(Data provided Opens)

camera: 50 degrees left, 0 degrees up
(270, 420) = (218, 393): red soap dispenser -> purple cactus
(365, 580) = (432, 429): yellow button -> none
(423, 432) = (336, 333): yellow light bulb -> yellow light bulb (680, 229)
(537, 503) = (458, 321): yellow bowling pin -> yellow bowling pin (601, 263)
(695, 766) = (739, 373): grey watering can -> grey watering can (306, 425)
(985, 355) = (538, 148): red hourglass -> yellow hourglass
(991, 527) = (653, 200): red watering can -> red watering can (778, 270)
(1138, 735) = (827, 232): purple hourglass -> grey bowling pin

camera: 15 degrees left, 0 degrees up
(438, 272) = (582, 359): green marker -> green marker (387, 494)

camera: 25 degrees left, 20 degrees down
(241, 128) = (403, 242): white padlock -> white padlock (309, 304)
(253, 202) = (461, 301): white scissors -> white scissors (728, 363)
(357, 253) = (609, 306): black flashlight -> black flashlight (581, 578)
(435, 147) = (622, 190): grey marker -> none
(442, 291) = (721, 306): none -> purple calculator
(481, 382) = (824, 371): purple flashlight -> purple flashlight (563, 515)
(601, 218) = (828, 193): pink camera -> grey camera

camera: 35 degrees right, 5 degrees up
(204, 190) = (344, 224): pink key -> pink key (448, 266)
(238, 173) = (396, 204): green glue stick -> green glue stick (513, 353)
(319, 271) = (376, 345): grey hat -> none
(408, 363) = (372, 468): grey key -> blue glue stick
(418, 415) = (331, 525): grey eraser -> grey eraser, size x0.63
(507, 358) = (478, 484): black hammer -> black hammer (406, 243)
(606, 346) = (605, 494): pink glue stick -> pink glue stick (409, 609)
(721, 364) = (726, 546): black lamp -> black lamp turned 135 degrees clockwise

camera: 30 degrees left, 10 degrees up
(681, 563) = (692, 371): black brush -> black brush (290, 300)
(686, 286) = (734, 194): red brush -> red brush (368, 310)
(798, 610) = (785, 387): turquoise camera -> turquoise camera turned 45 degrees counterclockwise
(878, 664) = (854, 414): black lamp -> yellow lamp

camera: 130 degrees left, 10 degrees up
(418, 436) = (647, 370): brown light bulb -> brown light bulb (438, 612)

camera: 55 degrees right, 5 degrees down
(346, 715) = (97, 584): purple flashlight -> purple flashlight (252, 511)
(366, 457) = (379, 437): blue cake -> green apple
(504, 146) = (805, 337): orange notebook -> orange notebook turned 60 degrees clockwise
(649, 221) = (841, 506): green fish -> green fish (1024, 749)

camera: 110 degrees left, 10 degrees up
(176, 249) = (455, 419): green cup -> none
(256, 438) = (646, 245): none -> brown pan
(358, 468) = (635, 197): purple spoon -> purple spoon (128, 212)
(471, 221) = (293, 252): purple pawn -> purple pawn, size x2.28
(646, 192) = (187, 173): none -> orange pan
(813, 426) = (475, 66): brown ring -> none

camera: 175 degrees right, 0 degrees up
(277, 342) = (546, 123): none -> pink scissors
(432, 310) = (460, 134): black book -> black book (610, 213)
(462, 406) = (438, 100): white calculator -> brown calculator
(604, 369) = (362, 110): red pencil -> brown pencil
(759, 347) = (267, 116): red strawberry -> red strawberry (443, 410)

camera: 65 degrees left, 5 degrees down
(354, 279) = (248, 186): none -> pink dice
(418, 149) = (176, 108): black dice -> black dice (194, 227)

(Data provided Closes)

**What you should do**.
Copy out each line of the data containing the string "pink".

**Task response**.
(601, 218) = (828, 193): pink camera -> grey camera
(204, 190) = (344, 224): pink key -> pink key (448, 266)
(606, 346) = (605, 494): pink glue stick -> pink glue stick (409, 609)
(277, 342) = (546, 123): none -> pink scissors
(354, 279) = (248, 186): none -> pink dice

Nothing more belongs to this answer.